= Beginning of Section =

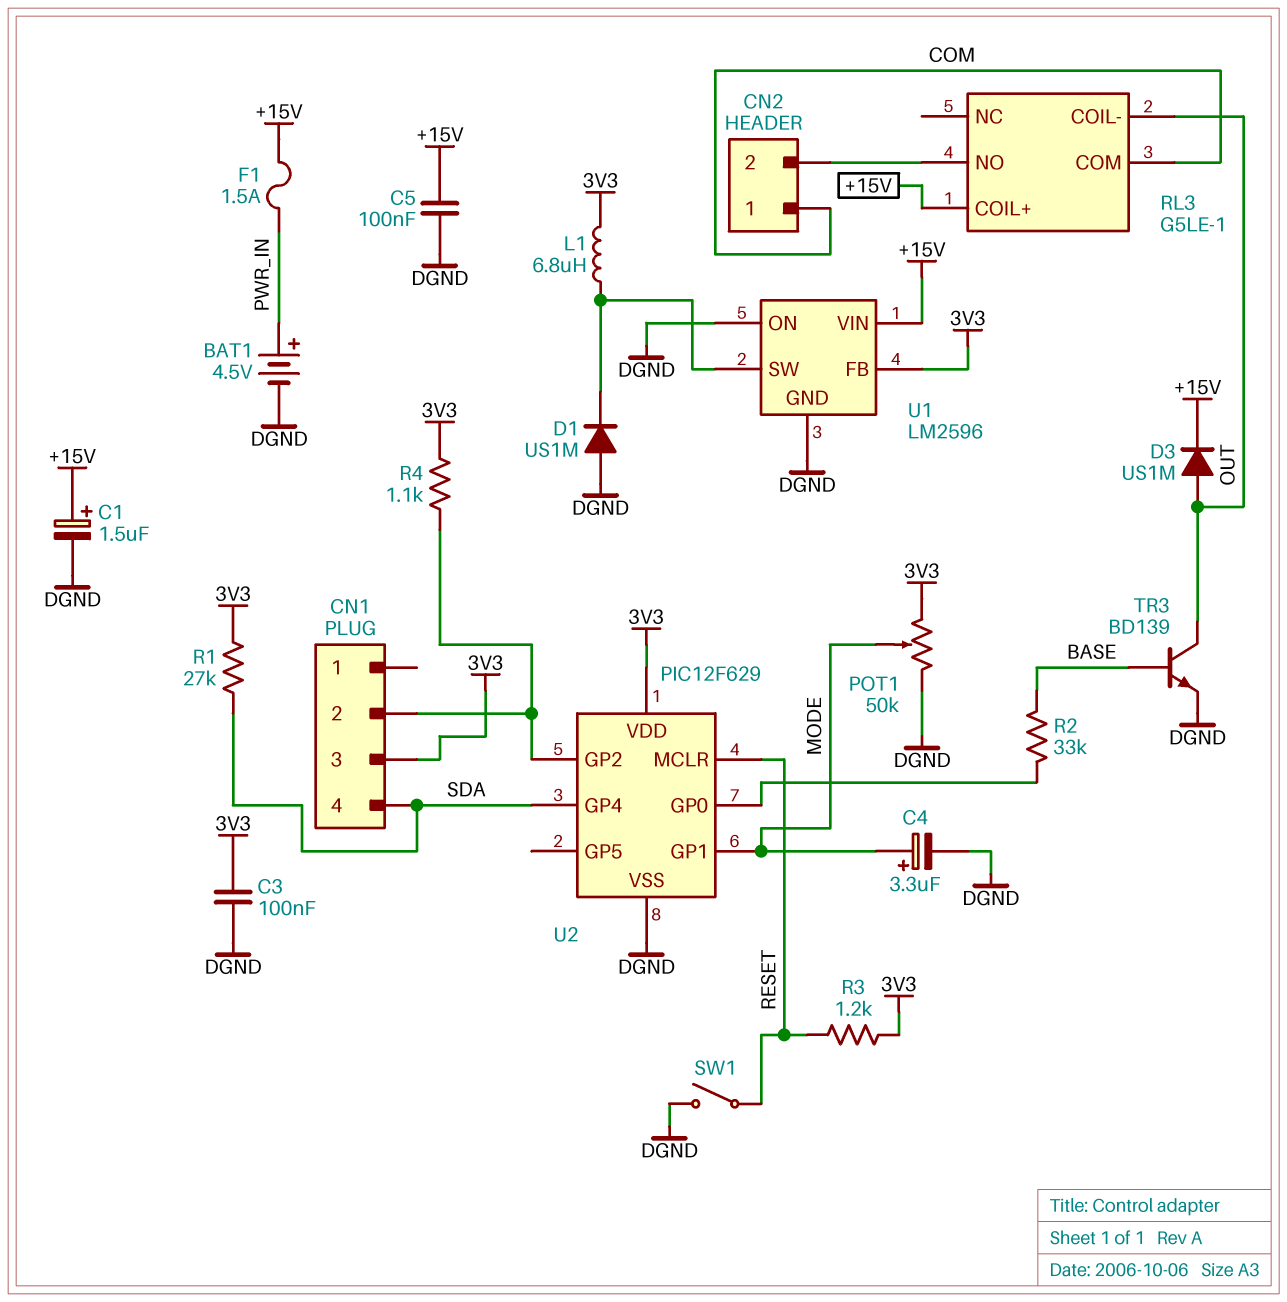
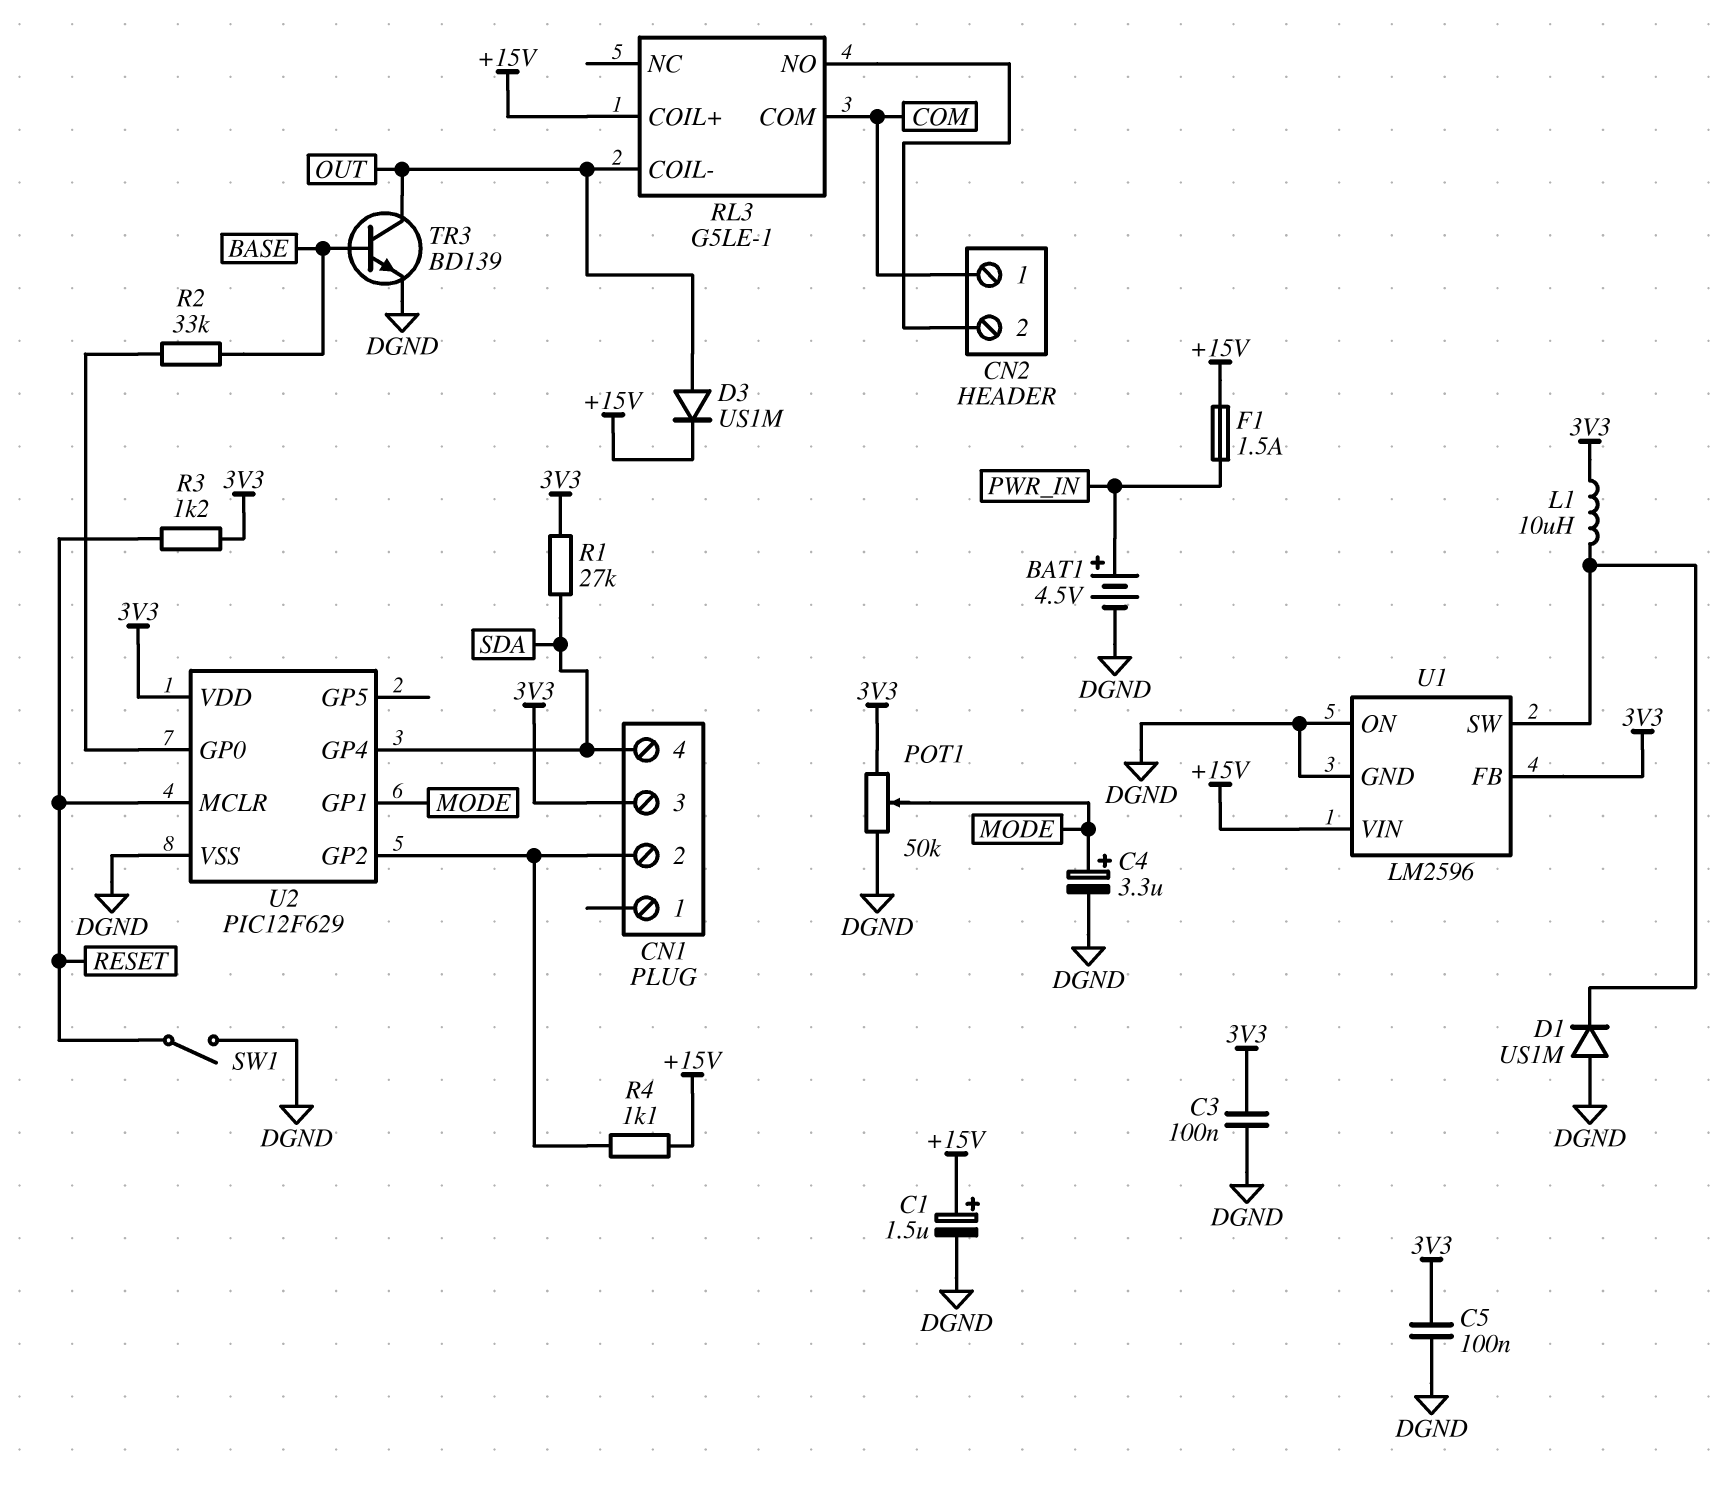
C5: 100nF (+15V, DGND) -> 100nF (3V3, DGND)
L1: 6.8uH (3V3, U1/SW) -> 10uH (3V3, U1/SW)
R4: 1.1k (3V3, CN1/2) -> 1.1k (+15V, CN1/2)

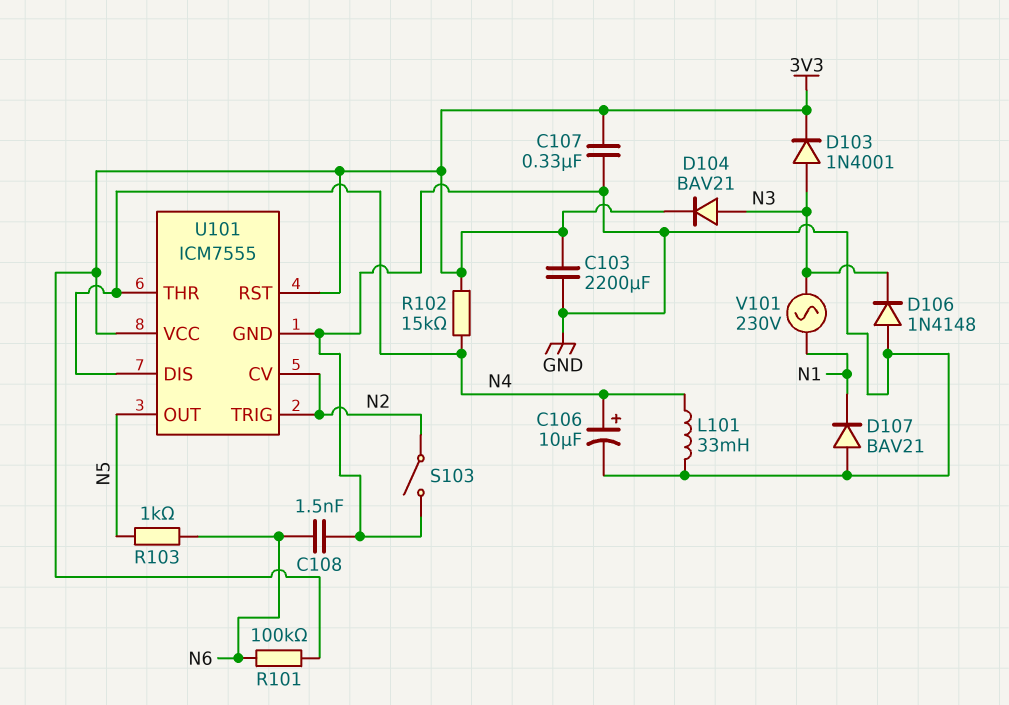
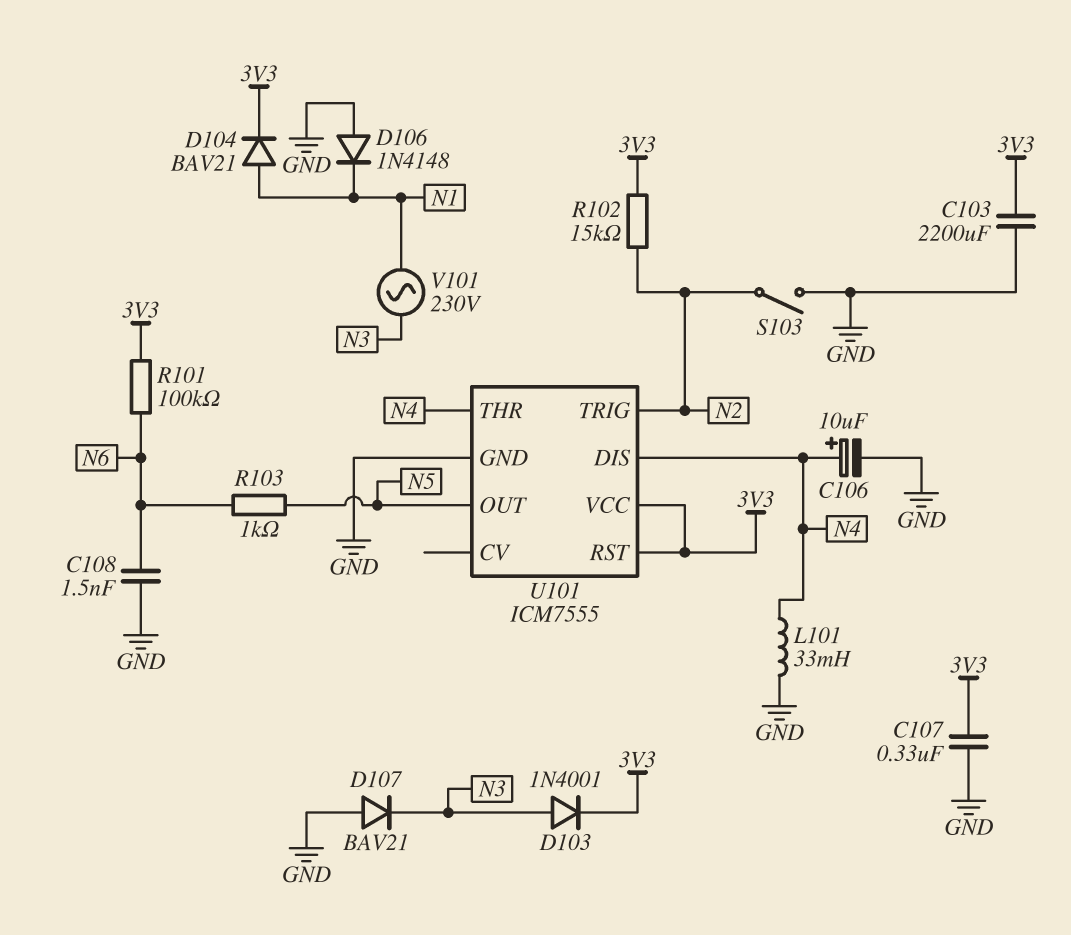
D104: diode BAV21 (A N3, K 3V3) -> diode BAV21 (A N1, K 3V3)
D106: diode 1N4148 (A GND, K N3) -> diode 1N4148 (A GND, K N1)
D107: diode BAV21 (A GND, K N1) -> diode BAV21 (A GND, K N3)
R102: 15k (3V3, N4) -> 15k (3V3, N2)
U101 pin CV: N2 -> none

= End of Section =

> _Instructions for the task_
Print the data above exactly; drop every picture.

> _Your response_
C5: 100nF (+15V, DGND) -> 100nF (3V3, DGND)
L1: 6.8uH (3V3, U1/SW) -> 10uH (3V3, U1/SW)
R4: 1.1k (3V3, CN1/2) -> 1.1k (+15V, CN1/2)

D104: diode BAV21 (A N3, K 3V3) -> diode BAV21 (A N1, K 3V3)
D106: diode 1N4148 (A GND, K N3) -> diode 1N4148 (A GND, K N1)
D107: diode BAV21 (A GND, K N1) -> diode BAV21 (A GND, K N3)
R102: 15k (3V3, N4) -> 15k (3V3, N2)
U101 pin CV: N2 -> none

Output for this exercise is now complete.